ASSIGNMENT:
Can you print, word for word, the lines of the listing below that run from the line containing "Yes, it is." up to and including the line containing "Standing taller between"?

Stored data
◇ ◇ ◇ ◇
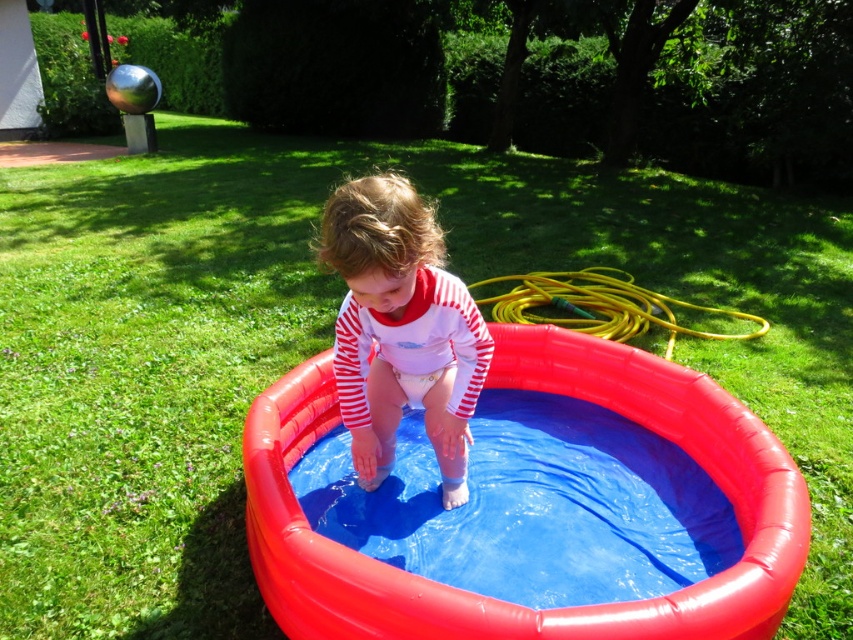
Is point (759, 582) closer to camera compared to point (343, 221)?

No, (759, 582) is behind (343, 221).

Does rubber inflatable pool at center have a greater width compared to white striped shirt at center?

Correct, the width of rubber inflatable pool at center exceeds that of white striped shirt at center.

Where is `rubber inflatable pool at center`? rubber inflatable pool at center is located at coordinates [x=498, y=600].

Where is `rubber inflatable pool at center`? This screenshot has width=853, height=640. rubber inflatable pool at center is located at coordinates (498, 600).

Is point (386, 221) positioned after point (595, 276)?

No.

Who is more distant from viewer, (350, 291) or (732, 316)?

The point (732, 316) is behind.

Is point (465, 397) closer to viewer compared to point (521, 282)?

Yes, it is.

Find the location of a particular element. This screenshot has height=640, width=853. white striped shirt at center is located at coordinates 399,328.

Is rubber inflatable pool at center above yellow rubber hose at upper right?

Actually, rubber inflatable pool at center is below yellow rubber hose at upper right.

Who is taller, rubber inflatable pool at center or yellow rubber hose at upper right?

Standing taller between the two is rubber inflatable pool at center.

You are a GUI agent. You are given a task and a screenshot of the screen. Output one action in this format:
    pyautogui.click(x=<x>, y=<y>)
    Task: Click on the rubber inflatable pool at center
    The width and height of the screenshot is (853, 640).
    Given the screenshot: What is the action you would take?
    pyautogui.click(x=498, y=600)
◇ ◇ ◇ ◇
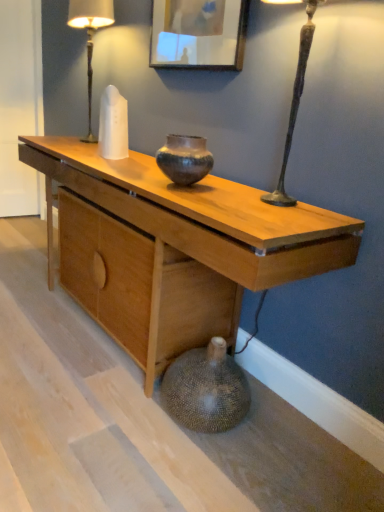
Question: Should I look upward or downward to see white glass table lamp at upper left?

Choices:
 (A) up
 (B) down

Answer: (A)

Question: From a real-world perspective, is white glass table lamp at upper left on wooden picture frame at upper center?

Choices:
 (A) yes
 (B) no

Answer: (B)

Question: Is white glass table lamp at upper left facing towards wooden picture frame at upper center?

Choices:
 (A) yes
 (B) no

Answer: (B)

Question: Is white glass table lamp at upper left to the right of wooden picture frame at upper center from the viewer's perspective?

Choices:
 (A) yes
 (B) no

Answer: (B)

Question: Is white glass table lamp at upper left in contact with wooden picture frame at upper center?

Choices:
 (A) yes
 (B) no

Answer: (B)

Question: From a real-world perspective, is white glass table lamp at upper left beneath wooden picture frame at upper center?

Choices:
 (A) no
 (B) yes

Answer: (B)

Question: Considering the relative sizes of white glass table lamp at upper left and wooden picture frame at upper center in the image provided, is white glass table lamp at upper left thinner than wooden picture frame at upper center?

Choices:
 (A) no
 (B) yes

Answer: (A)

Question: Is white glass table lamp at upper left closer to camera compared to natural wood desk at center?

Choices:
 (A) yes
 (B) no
◇ ◇ ◇ ◇
WORKED SOLUTION:
Yes, it is.

Find the location of a particular element. This screenshot has height=640, width=853. white striped shirt at center is located at coordinates 399,328.

Is rubber inflatable pool at center above yellow rubber hose at upper right?

Actually, rubber inflatable pool at center is below yellow rubber hose at upper right.

Who is taller, rubber inflatable pool at center or yellow rubber hose at upper right?

Standing taller between the two is rubber inflatable pool at center.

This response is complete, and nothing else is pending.